Find each line below containing the word "yellow" and copy it.

-------- MATERIAL FOR THIS TASK --------

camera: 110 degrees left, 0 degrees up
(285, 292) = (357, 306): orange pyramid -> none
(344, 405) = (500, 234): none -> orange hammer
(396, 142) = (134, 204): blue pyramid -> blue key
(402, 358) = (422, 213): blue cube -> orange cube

--------
-------- MATERIAL FOR THIS TASK --------

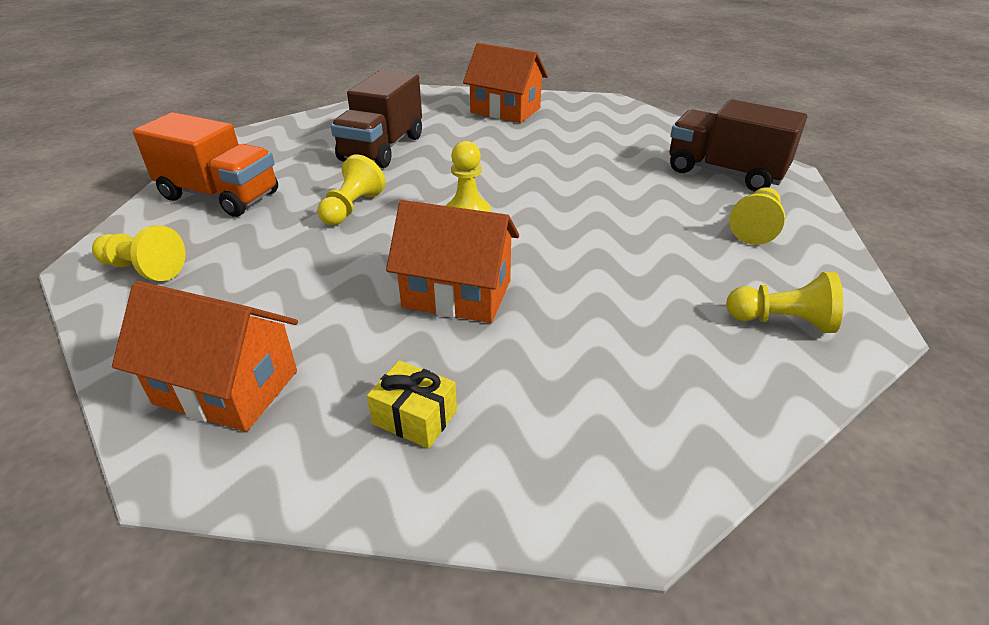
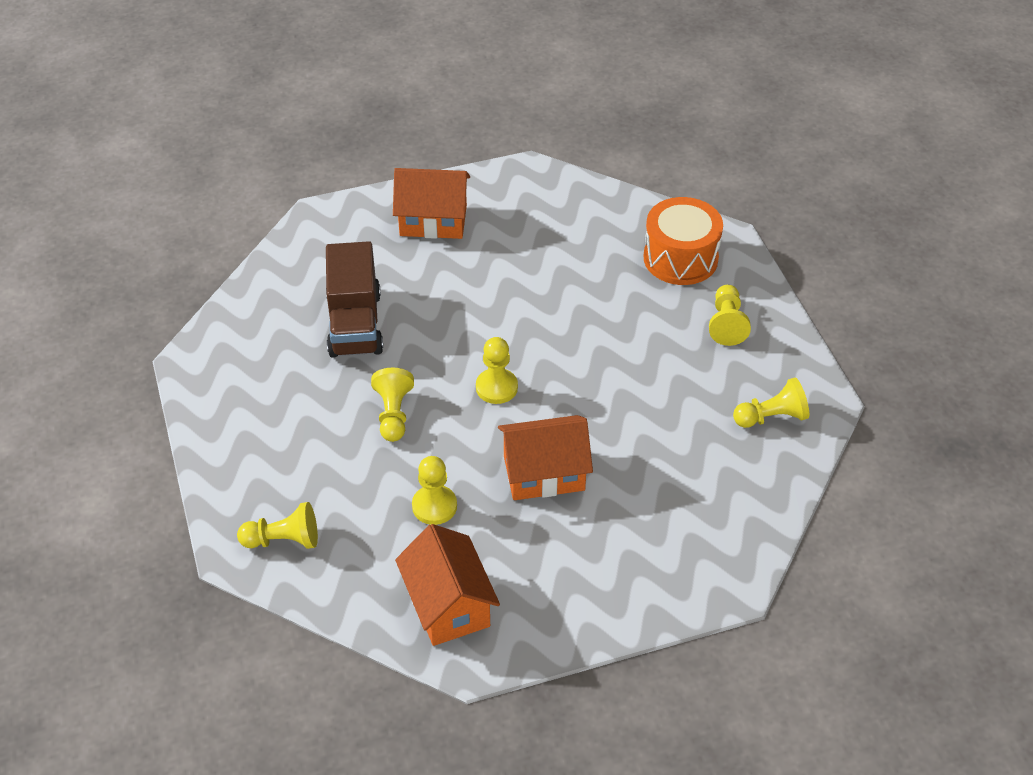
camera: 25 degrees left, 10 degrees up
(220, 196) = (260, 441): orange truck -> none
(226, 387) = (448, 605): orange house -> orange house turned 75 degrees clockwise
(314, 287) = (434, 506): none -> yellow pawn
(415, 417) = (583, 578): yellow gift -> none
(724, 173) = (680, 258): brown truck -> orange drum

--------
-------- MATERIAL FOR THIS TASK --------

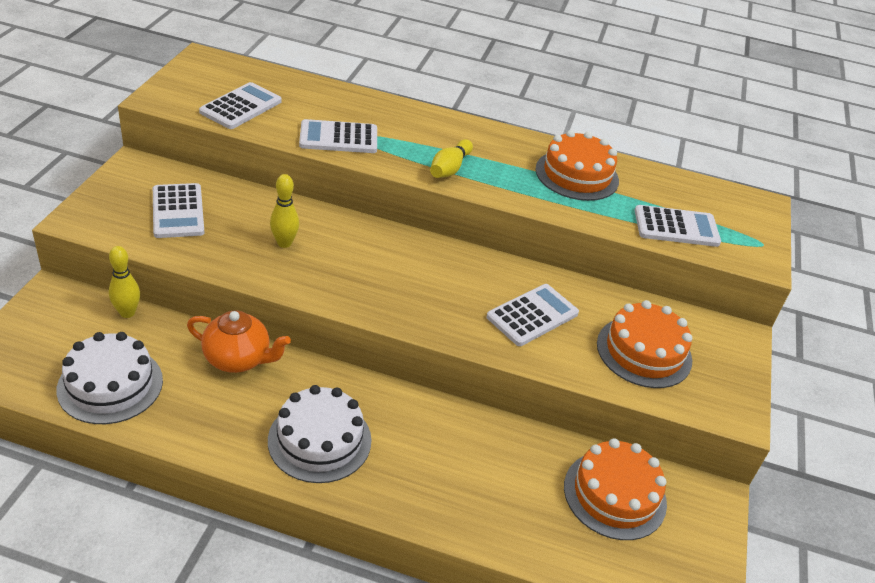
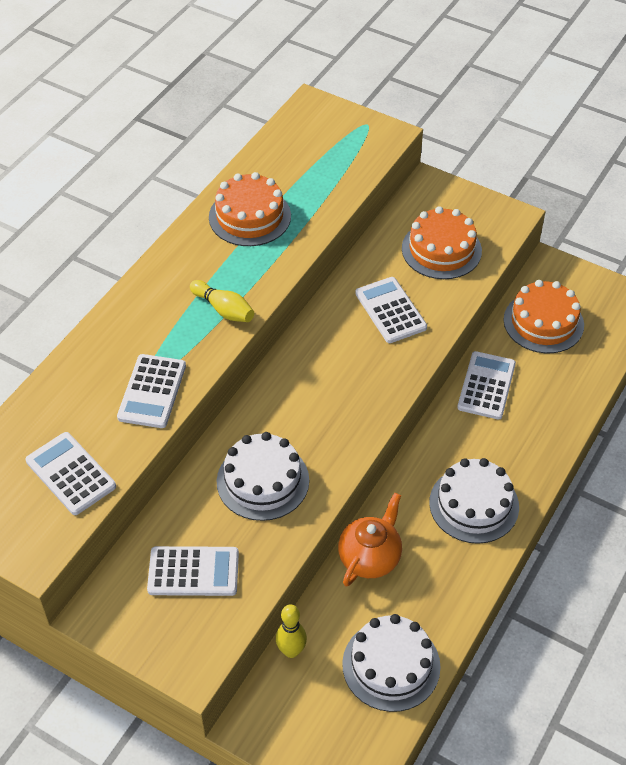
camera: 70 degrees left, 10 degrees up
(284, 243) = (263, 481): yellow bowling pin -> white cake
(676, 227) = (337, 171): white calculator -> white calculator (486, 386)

--------

• [SOLUTION TO THIS EXERCISE]:
(314, 287) = (434, 506): none -> yellow pawn
(415, 417) = (583, 578): yellow gift -> none
(284, 243) = (263, 481): yellow bowling pin -> white cake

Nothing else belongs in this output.